* YOUR ASSIGNMENT: Filter the data below for the string "dice" and copy each matching line.

** MATERIAL FOR THE TASK follows **

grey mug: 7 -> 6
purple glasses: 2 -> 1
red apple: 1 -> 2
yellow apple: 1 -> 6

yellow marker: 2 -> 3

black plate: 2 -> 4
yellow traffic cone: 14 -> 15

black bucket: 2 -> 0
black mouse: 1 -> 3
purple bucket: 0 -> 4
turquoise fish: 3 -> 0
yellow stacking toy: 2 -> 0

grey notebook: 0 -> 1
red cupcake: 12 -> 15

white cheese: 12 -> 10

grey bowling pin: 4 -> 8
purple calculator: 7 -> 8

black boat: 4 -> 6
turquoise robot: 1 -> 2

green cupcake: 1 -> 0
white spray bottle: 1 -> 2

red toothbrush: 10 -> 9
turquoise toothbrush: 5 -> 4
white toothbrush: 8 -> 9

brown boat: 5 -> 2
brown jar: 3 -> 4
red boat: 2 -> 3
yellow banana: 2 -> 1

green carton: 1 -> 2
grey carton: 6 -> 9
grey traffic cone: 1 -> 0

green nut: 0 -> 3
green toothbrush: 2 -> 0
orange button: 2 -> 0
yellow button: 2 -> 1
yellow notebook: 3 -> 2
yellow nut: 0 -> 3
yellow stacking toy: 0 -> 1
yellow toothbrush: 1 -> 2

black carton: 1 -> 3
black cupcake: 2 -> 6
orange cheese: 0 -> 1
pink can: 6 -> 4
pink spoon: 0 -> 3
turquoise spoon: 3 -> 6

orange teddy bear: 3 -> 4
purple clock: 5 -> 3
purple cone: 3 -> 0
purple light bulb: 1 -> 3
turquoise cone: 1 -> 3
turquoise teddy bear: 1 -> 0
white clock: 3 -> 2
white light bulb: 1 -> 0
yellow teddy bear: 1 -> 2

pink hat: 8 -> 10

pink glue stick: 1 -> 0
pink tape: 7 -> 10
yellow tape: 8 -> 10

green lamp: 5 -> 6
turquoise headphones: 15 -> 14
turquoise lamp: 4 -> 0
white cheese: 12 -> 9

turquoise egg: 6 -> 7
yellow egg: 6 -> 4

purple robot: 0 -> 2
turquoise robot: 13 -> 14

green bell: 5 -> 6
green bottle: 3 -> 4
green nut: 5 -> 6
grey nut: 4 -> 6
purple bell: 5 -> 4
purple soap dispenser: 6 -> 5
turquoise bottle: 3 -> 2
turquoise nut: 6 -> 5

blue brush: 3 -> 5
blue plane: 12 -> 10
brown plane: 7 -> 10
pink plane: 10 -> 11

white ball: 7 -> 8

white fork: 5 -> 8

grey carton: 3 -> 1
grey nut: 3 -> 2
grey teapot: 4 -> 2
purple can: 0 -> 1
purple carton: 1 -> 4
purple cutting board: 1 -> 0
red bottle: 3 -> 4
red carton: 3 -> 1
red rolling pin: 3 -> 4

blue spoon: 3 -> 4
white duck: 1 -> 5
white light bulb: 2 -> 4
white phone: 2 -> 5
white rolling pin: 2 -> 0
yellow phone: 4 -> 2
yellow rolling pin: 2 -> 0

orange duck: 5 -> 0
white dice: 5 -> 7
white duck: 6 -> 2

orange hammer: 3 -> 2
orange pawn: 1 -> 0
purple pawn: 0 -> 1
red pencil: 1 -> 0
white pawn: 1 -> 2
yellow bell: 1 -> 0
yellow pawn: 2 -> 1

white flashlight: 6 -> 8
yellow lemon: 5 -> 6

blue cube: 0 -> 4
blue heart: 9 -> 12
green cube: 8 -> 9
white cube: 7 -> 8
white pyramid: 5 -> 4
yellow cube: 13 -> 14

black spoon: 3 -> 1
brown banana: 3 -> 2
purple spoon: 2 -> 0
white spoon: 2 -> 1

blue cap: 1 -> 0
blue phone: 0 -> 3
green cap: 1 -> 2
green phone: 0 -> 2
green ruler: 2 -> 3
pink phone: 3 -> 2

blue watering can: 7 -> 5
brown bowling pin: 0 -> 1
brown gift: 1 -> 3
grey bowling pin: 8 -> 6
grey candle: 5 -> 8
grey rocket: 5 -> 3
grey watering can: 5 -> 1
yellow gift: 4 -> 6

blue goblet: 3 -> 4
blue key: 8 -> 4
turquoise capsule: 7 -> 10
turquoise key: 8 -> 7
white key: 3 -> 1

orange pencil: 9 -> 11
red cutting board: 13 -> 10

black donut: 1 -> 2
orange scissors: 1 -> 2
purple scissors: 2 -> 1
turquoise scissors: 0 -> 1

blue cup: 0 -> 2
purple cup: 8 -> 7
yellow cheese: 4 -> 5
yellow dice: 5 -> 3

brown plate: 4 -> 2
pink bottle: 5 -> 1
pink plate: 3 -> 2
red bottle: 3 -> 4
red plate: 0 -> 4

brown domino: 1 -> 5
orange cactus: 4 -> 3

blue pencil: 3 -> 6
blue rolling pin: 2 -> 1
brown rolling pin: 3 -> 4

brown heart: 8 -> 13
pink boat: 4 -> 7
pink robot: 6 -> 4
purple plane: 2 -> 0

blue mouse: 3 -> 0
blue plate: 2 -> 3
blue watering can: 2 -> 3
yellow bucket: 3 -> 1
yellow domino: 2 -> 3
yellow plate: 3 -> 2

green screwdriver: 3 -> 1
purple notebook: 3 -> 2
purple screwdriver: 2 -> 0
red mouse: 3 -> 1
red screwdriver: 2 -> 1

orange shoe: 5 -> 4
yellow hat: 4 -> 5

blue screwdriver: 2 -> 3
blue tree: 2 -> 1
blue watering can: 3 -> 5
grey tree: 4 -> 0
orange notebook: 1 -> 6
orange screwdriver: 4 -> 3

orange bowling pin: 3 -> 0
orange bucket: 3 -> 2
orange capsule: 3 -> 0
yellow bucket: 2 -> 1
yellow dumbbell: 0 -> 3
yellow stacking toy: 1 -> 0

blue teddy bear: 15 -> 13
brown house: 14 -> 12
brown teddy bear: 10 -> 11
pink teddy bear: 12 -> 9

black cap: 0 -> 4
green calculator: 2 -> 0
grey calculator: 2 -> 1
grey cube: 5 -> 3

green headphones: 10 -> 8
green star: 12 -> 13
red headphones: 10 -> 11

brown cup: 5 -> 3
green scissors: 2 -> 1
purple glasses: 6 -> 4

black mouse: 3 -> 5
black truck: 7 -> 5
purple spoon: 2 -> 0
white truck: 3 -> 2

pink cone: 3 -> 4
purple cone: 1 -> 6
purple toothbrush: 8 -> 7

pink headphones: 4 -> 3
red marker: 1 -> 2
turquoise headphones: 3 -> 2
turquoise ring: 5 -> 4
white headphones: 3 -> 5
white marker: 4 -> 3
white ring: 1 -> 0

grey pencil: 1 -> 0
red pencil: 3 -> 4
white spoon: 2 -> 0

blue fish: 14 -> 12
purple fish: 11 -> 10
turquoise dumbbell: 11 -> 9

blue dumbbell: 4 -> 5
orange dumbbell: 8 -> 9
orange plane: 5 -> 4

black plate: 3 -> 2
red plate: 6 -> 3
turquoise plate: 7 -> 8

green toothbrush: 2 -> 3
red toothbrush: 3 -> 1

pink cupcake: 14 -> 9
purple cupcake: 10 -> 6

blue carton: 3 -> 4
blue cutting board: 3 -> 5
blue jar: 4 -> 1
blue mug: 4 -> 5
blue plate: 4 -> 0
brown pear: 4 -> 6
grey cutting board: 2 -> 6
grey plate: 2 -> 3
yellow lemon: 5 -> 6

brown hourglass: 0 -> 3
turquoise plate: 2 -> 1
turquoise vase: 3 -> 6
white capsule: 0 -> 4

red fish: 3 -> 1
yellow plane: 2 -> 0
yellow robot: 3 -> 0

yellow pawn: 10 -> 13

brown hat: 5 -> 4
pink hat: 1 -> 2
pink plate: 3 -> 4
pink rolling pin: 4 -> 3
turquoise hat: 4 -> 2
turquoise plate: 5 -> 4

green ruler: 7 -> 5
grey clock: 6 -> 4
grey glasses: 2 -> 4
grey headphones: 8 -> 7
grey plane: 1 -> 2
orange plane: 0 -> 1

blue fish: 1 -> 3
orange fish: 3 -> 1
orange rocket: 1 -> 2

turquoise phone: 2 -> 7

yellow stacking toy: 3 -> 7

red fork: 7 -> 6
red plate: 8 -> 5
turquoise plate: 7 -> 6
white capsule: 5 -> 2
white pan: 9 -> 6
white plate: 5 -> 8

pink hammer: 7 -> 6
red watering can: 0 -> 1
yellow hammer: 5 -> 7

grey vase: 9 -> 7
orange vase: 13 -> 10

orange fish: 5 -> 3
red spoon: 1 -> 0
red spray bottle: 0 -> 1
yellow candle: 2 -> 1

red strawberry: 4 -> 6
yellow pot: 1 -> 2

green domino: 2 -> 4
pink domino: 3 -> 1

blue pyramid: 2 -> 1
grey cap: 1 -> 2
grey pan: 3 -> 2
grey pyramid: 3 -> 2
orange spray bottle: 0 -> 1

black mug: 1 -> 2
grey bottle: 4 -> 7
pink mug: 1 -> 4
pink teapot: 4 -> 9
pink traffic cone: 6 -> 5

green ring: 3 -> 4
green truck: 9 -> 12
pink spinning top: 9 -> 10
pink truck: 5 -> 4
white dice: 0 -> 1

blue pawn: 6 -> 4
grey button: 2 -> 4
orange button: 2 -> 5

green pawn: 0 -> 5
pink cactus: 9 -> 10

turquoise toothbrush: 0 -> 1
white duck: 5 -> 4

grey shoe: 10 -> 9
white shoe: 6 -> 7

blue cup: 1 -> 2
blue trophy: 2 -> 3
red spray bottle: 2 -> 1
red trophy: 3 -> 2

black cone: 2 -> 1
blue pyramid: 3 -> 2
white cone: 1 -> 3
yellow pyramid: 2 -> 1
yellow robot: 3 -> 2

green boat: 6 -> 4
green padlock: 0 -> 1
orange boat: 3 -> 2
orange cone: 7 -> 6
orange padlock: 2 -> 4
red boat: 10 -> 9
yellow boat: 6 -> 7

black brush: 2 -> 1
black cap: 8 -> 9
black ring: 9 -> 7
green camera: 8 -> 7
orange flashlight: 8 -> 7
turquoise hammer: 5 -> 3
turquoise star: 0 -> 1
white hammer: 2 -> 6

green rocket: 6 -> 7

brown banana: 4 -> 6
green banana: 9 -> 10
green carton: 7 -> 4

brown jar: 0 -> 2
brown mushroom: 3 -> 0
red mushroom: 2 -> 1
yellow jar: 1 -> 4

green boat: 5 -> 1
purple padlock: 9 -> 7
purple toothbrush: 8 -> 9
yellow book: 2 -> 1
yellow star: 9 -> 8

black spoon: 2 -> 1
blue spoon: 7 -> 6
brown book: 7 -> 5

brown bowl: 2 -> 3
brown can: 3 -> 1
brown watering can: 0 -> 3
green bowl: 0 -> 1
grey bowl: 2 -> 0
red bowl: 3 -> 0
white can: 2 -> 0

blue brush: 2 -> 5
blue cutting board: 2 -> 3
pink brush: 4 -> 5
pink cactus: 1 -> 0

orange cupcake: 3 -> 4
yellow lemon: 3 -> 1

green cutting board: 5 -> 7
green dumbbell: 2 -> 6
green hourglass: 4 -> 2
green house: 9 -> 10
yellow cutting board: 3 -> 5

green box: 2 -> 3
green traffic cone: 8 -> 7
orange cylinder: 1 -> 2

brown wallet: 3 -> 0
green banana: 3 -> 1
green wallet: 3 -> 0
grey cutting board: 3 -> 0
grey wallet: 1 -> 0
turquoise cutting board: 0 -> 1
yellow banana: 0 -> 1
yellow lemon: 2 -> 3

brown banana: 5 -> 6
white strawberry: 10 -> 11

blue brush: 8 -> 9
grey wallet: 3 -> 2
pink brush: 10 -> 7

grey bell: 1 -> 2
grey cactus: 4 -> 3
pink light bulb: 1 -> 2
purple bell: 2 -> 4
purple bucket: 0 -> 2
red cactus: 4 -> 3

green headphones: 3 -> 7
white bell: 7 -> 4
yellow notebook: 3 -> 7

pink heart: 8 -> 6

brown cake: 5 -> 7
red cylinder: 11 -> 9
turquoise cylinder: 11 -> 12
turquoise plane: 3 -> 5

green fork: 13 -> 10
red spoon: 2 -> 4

** End of MATERIAL FOR THE TASK **

* EXERCISE RESULT:
white dice: 5 -> 7
yellow dice: 5 -> 3
white dice: 0 -> 1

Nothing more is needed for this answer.